Records for processing:
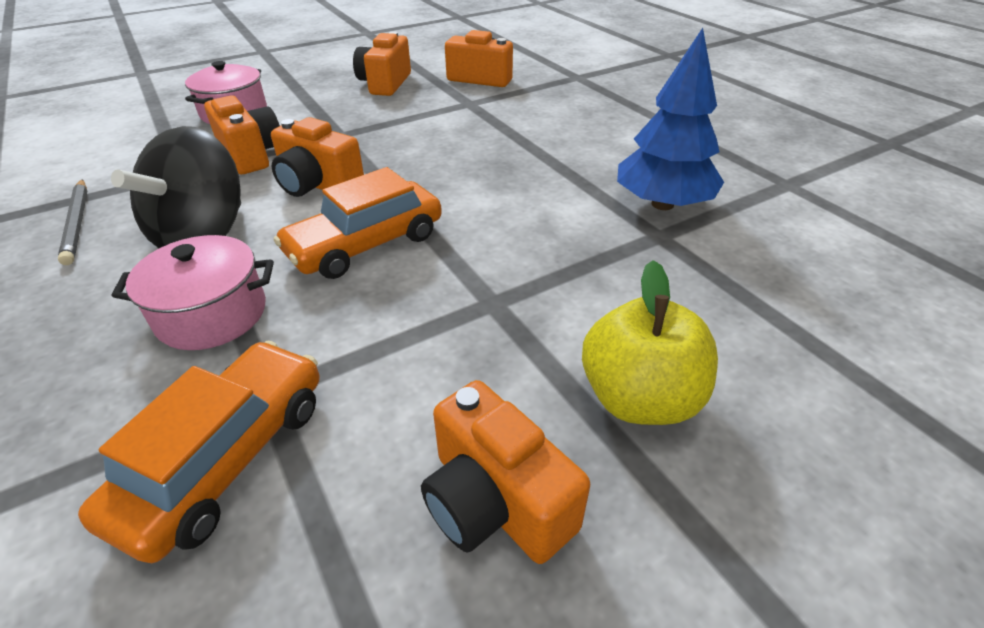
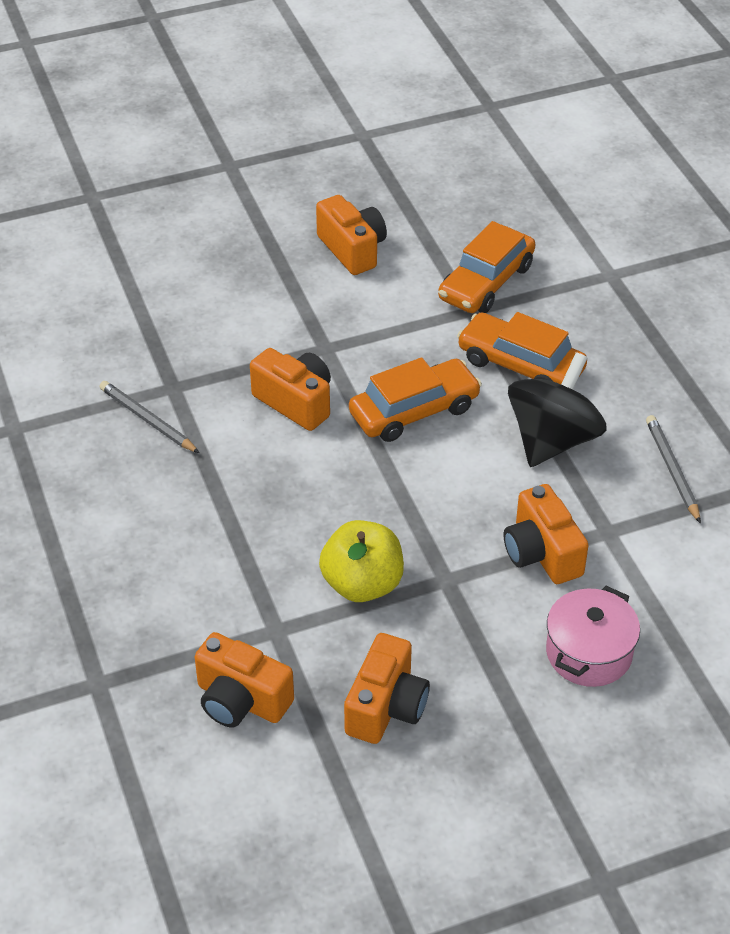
camera: 170 degrees left, 5 degrees up
(212, 314) = (520, 364): pink pot -> orange car
(318, 185) = (461, 491): orange camera -> orange camera (295, 402)
(639, 398) = (260, 281): yellow apple -> yellow apple (362, 584)
(662, 204) = (147, 420): blue tree -> grey pencil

Your objective: Report each line in the preceding entries that holds the string "orange".

Exercise result:
(212, 314) = (520, 364): pink pot -> orange car
(318, 185) = (461, 491): orange camera -> orange camera (295, 402)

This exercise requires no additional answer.